● TASK ITEM: Word for word, print all of the lines below.

*** SOURCE DATA Section Begins ***

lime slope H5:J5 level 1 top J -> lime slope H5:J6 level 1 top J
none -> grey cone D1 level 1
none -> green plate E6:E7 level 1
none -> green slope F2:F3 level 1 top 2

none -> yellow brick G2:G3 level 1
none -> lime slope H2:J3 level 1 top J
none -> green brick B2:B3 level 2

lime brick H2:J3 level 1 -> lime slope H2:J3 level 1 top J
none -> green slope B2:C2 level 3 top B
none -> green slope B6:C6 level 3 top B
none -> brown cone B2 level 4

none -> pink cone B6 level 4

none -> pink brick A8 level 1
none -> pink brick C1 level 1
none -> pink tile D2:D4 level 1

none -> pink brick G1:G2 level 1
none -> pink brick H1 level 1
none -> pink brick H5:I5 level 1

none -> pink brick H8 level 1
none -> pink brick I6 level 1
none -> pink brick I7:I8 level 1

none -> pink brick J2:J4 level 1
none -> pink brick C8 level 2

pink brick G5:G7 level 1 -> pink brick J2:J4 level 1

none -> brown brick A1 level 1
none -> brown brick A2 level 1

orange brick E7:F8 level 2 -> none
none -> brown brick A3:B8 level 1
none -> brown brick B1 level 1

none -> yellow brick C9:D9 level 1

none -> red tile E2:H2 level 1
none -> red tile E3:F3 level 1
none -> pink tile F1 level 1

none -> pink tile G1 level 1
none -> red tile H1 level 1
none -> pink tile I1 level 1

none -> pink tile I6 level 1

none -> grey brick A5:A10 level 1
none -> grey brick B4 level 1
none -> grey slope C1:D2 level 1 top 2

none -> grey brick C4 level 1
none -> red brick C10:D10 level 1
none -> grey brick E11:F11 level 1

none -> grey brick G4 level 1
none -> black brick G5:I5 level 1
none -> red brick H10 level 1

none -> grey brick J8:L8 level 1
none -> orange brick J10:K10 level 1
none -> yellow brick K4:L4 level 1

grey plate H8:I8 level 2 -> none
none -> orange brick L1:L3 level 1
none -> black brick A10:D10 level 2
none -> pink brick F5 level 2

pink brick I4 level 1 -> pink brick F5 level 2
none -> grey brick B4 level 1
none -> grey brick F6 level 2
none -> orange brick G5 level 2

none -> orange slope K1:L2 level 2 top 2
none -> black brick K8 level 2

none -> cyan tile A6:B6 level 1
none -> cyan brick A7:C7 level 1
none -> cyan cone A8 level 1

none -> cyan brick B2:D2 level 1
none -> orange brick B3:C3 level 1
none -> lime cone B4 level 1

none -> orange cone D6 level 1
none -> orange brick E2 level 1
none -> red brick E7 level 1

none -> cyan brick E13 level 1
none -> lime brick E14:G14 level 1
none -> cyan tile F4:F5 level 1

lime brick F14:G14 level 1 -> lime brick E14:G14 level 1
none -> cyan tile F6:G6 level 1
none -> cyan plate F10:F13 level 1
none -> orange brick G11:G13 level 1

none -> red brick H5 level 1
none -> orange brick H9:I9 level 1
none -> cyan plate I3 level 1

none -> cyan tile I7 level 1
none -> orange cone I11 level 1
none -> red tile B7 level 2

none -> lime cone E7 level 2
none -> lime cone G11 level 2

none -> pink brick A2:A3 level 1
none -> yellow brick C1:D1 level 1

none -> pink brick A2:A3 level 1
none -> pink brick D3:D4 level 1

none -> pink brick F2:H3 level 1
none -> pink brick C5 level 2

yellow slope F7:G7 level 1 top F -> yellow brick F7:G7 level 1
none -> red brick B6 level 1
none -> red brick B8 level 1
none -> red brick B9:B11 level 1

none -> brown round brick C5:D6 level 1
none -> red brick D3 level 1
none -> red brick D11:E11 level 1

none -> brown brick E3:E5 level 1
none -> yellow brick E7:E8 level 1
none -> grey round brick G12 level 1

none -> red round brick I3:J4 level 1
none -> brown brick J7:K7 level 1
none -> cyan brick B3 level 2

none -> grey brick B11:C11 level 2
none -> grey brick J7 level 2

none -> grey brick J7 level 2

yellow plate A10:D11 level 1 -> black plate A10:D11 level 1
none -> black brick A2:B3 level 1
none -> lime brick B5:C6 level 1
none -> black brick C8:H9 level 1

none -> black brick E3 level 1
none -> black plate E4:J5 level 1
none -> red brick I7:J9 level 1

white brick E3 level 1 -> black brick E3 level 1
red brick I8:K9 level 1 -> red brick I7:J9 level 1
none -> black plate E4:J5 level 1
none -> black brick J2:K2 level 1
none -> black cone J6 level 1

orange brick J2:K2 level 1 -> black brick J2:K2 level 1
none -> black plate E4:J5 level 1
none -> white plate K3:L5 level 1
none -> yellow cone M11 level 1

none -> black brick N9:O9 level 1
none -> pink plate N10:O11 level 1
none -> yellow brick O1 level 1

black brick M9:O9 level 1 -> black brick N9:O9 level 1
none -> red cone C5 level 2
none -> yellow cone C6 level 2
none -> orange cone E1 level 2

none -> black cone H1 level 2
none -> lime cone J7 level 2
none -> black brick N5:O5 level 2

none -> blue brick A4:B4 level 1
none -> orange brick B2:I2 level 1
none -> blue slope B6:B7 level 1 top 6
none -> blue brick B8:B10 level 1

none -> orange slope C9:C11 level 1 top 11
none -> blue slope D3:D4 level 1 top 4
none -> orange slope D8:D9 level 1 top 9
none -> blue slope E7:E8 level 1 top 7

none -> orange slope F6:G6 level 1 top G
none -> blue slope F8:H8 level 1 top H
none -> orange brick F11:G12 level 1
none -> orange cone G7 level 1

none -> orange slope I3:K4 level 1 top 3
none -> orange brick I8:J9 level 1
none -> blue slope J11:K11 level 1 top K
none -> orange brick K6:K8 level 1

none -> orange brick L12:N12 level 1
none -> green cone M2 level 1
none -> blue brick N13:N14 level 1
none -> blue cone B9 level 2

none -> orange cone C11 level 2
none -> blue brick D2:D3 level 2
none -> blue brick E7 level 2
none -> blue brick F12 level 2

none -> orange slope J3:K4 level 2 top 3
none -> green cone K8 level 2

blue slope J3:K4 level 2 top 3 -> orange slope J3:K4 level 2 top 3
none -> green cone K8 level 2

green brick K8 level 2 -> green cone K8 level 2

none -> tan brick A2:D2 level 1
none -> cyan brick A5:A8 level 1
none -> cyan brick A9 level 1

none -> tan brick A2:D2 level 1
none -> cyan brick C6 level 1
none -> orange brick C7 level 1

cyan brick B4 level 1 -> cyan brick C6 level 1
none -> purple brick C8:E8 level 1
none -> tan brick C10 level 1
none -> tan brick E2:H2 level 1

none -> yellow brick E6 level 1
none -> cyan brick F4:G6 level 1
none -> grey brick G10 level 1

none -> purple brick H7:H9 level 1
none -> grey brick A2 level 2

*** SOURCE DATA Section Ends ***

● TASK OUTPUT:
lime slope H5:J5 level 1 top J -> lime slope H5:J6 level 1 top J
none -> grey cone D1 level 1
none -> green plate E6:E7 level 1
none -> green slope F2:F3 level 1 top 2

none -> yellow brick G2:G3 level 1
none -> lime slope H2:J3 level 1 top J
none -> green brick B2:B3 level 2

lime brick H2:J3 level 1 -> lime slope H2:J3 level 1 top J
none -> green slope B2:C2 level 3 top B
none -> green slope B6:C6 level 3 top B
none -> brown cone B2 level 4

none -> pink cone B6 level 4

none -> pink brick A8 level 1
none -> pink brick C1 level 1
none -> pink tile D2:D4 level 1

none -> pink brick G1:G2 level 1
none -> pink brick H1 level 1
none -> pink brick H5:I5 level 1

none -> pink brick H8 level 1
none -> pink brick I6 level 1
none -> pink brick I7:I8 level 1

none -> pink brick J2:J4 level 1
none -> pink brick C8 level 2

pink brick G5:G7 level 1 -> pink brick J2:J4 level 1

none -> brown brick A1 level 1
none -> brown brick A2 level 1

orange brick E7:F8 level 2 -> none
none -> brown brick A3:B8 level 1
none -> brown brick B1 level 1

none -> yellow brick C9:D9 level 1

none -> red tile E2:H2 level 1
none -> red tile E3:F3 level 1
none -> pink tile F1 level 1

none -> pink tile G1 level 1
none -> red tile H1 level 1
none -> pink tile I1 level 1

none -> pink tile I6 level 1

none -> grey brick A5:A10 level 1
none -> grey brick B4 level 1
none -> grey slope C1:D2 level 1 top 2

none -> grey brick C4 level 1
none -> red brick C10:D10 level 1
none -> grey brick E11:F11 level 1

none -> grey brick G4 level 1
none -> black brick G5:I5 level 1
none -> red brick H10 level 1

none -> grey brick J8:L8 level 1
none -> orange brick J10:K10 level 1
none -> yellow brick K4:L4 level 1

grey plate H8:I8 level 2 -> none
none -> orange brick L1:L3 level 1
none -> black brick A10:D10 level 2
none -> pink brick F5 level 2

pink brick I4 level 1 -> pink brick F5 level 2
none -> grey brick B4 level 1
none -> grey brick F6 level 2
none -> orange brick G5 level 2

none -> orange slope K1:L2 level 2 top 2
none -> black brick K8 level 2

none -> cyan tile A6:B6 level 1
none -> cyan brick A7:C7 level 1
none -> cyan cone A8 level 1

none -> cyan brick B2:D2 level 1
none -> orange brick B3:C3 level 1
none -> lime cone B4 level 1

none -> orange cone D6 level 1
none -> orange brick E2 level 1
none -> red brick E7 level 1

none -> cyan brick E13 level 1
none -> lime brick E14:G14 level 1
none -> cyan tile F4:F5 level 1

lime brick F14:G14 level 1 -> lime brick E14:G14 level 1
none -> cyan tile F6:G6 level 1
none -> cyan plate F10:F13 level 1
none -> orange brick G11:G13 level 1

none -> red brick H5 level 1
none -> orange brick H9:I9 level 1
none -> cyan plate I3 level 1

none -> cyan tile I7 level 1
none -> orange cone I11 level 1
none -> red tile B7 level 2

none -> lime cone E7 level 2
none -> lime cone G11 level 2

none -> pink brick A2:A3 level 1
none -> yellow brick C1:D1 level 1

none -> pink brick A2:A3 level 1
none -> pink brick D3:D4 level 1

none -> pink brick F2:H3 level 1
none -> pink brick C5 level 2

yellow slope F7:G7 level 1 top F -> yellow brick F7:G7 level 1
none -> red brick B6 level 1
none -> red brick B8 level 1
none -> red brick B9:B11 level 1

none -> brown round brick C5:D6 level 1
none -> red brick D3 level 1
none -> red brick D11:E11 level 1

none -> brown brick E3:E5 level 1
none -> yellow brick E7:E8 level 1
none -> grey round brick G12 level 1

none -> red round brick I3:J4 level 1
none -> brown brick J7:K7 level 1
none -> cyan brick B3 level 2

none -> grey brick B11:C11 level 2
none -> grey brick J7 level 2

none -> grey brick J7 level 2

yellow plate A10:D11 level 1 -> black plate A10:D11 level 1
none -> black brick A2:B3 level 1
none -> lime brick B5:C6 level 1
none -> black brick C8:H9 level 1

none -> black brick E3 level 1
none -> black plate E4:J5 level 1
none -> red brick I7:J9 level 1

white brick E3 level 1 -> black brick E3 level 1
red brick I8:K9 level 1 -> red brick I7:J9 level 1
none -> black plate E4:J5 level 1
none -> black brick J2:K2 level 1
none -> black cone J6 level 1

orange brick J2:K2 level 1 -> black brick J2:K2 level 1
none -> black plate E4:J5 level 1
none -> white plate K3:L5 level 1
none -> yellow cone M11 level 1

none -> black brick N9:O9 level 1
none -> pink plate N10:O11 level 1
none -> yellow brick O1 level 1

black brick M9:O9 level 1 -> black brick N9:O9 level 1
none -> red cone C5 level 2
none -> yellow cone C6 level 2
none -> orange cone E1 level 2

none -> black cone H1 level 2
none -> lime cone J7 level 2
none -> black brick N5:O5 level 2

none -> blue brick A4:B4 level 1
none -> orange brick B2:I2 level 1
none -> blue slope B6:B7 level 1 top 6
none -> blue brick B8:B10 level 1

none -> orange slope C9:C11 level 1 top 11
none -> blue slope D3:D4 level 1 top 4
none -> orange slope D8:D9 level 1 top 9
none -> blue slope E7:E8 level 1 top 7

none -> orange slope F6:G6 level 1 top G
none -> blue slope F8:H8 level 1 top H
none -> orange brick F11:G12 level 1
none -> orange cone G7 level 1

none -> orange slope I3:K4 level 1 top 3
none -> orange brick I8:J9 level 1
none -> blue slope J11:K11 level 1 top K
none -> orange brick K6:K8 level 1

none -> orange brick L12:N12 level 1
none -> green cone M2 level 1
none -> blue brick N13:N14 level 1
none -> blue cone B9 level 2

none -> orange cone C11 level 2
none -> blue brick D2:D3 level 2
none -> blue brick E7 level 2
none -> blue brick F12 level 2

none -> orange slope J3:K4 level 2 top 3
none -> green cone K8 level 2

blue slope J3:K4 level 2 top 3 -> orange slope J3:K4 level 2 top 3
none -> green cone K8 level 2

green brick K8 level 2 -> green cone K8 level 2

none -> tan brick A2:D2 level 1
none -> cyan brick A5:A8 level 1
none -> cyan brick A9 level 1

none -> tan brick A2:D2 level 1
none -> cyan brick C6 level 1
none -> orange brick C7 level 1

cyan brick B4 level 1 -> cyan brick C6 level 1
none -> purple brick C8:E8 level 1
none -> tan brick C10 level 1
none -> tan brick E2:H2 level 1

none -> yellow brick E6 level 1
none -> cyan brick F4:G6 level 1
none -> grey brick G10 level 1

none -> purple brick H7:H9 level 1
none -> grey brick A2 level 2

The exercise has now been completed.